WHAT TO WORK ON: Copy out exactly the lines below that run from the one holding "none -> blue brick H4 level 2" to the one holding "none -> red round brick I8 level 1", keeping both of those lines and no others.

DATASET RECORDS:
________________________

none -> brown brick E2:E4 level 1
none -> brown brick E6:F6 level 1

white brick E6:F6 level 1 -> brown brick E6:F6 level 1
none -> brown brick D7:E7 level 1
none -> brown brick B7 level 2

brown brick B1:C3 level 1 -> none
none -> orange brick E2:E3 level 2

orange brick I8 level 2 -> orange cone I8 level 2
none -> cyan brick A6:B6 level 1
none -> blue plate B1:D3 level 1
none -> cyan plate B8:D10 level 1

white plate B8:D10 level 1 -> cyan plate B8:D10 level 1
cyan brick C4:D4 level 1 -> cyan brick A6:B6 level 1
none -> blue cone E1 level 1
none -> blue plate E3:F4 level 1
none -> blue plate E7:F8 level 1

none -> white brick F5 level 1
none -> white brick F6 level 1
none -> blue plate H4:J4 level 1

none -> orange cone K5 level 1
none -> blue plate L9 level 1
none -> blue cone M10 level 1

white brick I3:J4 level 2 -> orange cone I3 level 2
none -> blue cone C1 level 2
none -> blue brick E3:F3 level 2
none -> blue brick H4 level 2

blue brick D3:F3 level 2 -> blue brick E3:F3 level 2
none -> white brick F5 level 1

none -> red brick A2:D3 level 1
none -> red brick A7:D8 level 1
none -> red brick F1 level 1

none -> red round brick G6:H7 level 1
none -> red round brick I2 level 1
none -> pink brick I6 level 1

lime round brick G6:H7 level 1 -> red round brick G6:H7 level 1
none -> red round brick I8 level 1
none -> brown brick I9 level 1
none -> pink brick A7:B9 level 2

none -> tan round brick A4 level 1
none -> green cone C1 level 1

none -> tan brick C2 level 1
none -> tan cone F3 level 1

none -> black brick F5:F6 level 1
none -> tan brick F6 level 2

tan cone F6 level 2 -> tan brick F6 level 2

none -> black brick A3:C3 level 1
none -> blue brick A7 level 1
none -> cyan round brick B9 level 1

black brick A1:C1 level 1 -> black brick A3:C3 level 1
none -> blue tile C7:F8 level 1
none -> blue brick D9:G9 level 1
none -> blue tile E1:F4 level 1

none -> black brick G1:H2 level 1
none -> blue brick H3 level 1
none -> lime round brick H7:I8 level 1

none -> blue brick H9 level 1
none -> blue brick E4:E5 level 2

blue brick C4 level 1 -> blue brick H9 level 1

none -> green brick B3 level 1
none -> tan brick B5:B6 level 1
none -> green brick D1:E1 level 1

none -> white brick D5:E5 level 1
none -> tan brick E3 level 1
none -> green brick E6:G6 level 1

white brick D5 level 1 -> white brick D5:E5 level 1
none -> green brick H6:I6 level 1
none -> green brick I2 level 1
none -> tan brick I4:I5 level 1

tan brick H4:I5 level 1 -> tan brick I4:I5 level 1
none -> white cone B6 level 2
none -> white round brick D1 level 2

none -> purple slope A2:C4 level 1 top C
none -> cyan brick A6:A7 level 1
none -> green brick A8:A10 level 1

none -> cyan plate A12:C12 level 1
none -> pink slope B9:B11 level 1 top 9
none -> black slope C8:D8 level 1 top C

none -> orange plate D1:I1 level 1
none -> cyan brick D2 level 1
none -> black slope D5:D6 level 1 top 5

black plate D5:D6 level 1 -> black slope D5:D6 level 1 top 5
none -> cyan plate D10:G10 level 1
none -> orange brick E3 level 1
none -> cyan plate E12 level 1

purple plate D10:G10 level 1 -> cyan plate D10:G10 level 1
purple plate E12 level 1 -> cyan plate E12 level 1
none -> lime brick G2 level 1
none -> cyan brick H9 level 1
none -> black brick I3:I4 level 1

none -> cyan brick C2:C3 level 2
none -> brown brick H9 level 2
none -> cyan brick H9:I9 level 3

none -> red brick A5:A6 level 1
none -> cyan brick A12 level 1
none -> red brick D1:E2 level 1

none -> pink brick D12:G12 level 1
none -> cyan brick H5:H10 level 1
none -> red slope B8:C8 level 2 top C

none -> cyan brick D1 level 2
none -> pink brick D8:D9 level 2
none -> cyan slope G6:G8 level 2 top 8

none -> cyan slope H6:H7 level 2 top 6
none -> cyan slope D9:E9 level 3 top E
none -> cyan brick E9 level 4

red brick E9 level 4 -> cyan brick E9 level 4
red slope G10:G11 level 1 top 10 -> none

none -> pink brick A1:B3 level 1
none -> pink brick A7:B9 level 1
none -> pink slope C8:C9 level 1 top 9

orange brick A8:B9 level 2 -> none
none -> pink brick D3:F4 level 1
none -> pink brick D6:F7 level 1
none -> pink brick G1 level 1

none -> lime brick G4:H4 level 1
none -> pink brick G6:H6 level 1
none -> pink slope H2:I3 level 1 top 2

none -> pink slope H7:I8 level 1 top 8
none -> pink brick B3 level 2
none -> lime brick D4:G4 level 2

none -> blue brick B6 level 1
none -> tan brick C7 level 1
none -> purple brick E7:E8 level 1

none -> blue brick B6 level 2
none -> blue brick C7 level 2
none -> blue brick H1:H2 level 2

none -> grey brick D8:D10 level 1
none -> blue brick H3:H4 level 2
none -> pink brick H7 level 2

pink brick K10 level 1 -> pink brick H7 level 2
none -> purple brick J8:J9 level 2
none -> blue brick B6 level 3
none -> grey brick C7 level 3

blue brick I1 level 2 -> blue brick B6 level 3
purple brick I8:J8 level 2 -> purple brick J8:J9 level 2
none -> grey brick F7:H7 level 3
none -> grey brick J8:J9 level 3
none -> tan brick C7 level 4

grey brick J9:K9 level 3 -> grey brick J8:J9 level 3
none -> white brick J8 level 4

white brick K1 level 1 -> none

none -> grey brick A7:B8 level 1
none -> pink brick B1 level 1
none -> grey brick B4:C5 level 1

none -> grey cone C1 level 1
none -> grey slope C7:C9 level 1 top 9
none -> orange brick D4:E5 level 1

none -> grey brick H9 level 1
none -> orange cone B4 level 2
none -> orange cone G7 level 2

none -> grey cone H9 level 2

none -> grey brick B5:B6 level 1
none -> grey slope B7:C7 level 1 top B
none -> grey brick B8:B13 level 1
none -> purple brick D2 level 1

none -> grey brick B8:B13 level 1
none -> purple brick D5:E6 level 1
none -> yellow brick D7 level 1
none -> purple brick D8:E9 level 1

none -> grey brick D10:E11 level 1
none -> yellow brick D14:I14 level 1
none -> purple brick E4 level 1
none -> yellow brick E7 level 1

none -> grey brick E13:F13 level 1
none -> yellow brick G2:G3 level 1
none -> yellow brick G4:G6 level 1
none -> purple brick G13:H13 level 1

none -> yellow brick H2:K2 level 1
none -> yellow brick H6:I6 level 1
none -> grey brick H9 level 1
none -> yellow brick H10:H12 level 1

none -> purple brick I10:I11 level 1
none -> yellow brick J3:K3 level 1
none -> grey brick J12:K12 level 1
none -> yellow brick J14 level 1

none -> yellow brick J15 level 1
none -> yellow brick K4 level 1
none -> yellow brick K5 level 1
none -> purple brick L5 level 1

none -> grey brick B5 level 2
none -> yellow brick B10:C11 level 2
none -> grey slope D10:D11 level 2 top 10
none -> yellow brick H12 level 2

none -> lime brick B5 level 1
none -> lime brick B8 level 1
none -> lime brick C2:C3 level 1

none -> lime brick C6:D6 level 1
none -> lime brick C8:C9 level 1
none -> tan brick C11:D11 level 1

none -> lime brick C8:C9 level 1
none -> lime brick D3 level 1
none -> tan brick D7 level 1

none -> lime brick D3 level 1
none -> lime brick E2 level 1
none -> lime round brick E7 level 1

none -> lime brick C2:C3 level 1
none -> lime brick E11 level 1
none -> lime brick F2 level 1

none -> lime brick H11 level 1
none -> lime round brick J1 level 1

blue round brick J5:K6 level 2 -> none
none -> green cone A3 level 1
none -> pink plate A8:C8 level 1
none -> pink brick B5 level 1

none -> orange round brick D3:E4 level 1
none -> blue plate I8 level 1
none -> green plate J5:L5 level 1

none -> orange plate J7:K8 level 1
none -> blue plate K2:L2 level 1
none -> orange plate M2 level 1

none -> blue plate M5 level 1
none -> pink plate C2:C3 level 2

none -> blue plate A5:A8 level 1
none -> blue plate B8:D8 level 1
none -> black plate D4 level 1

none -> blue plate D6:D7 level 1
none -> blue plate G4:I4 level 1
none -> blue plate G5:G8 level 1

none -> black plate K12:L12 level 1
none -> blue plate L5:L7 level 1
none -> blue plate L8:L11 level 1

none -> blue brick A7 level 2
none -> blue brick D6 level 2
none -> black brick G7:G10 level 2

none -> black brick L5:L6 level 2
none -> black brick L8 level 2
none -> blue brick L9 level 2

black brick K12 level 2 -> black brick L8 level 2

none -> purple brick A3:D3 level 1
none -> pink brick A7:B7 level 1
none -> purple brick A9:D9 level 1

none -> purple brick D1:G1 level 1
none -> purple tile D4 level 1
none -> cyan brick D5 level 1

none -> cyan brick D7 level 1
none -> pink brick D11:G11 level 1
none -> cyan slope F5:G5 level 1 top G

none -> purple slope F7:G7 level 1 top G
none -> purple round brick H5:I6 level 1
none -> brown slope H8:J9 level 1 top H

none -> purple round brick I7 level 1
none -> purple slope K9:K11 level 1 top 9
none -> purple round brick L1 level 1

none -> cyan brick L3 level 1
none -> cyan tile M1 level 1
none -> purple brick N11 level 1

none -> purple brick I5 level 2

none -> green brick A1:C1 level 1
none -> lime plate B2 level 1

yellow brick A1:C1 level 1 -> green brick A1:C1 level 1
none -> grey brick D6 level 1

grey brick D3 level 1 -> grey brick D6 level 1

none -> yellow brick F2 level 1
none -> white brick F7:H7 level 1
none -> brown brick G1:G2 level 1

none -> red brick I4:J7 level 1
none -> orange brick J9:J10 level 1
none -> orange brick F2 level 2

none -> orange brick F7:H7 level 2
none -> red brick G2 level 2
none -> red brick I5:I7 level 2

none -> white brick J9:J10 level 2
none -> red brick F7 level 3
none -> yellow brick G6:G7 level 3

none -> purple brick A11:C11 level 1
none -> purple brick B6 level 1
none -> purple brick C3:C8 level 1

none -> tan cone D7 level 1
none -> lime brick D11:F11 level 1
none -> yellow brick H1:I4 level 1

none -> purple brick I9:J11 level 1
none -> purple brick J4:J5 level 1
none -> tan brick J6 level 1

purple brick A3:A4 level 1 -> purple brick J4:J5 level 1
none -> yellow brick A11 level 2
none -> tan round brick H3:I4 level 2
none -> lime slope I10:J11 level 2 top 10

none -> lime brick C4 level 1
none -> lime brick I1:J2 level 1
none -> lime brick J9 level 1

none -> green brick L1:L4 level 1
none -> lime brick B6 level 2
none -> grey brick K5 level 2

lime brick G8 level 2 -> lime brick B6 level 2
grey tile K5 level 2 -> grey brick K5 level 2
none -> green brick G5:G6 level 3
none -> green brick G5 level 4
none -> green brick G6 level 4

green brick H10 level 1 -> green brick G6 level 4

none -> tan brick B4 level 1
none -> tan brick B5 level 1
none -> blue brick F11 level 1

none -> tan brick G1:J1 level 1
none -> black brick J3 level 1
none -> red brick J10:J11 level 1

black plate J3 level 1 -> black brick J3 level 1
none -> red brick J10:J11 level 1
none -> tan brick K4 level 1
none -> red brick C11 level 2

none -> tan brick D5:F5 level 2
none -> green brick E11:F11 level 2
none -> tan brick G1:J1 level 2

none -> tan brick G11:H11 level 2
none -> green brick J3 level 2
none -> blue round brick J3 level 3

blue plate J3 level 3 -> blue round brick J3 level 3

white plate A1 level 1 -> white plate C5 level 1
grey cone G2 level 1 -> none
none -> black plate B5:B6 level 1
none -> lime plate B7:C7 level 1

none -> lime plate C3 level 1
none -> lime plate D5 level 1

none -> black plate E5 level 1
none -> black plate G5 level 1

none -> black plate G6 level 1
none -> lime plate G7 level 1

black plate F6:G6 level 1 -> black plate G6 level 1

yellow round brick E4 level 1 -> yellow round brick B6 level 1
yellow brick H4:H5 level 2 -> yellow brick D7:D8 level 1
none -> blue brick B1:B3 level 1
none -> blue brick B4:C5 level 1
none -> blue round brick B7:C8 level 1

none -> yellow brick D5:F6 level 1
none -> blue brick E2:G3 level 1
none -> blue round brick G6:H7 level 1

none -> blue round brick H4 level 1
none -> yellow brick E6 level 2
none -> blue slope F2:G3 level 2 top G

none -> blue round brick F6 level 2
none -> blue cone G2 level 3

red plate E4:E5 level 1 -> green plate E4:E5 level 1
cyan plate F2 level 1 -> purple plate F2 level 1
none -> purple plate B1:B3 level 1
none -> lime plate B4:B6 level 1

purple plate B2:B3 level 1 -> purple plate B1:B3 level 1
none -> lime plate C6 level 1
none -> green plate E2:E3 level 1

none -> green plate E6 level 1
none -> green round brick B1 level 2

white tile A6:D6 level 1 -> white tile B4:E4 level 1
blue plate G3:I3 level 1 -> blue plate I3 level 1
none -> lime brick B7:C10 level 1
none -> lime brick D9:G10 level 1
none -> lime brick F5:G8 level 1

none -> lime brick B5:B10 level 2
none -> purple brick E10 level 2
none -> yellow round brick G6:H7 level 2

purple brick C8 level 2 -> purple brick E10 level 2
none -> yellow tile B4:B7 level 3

________________________

RESPONSE BELOW:
none -> blue brick H4 level 2

blue brick D3:F3 level 2 -> blue brick E3:F3 level 2
none -> white brick F5 level 1

none -> red brick A2:D3 level 1
none -> red brick A7:D8 level 1
none -> red brick F1 level 1

none -> red round brick G6:H7 level 1
none -> red round brick I2 level 1
none -> pink brick I6 level 1

lime round brick G6:H7 level 1 -> red round brick G6:H7 level 1
none -> red round brick I8 level 1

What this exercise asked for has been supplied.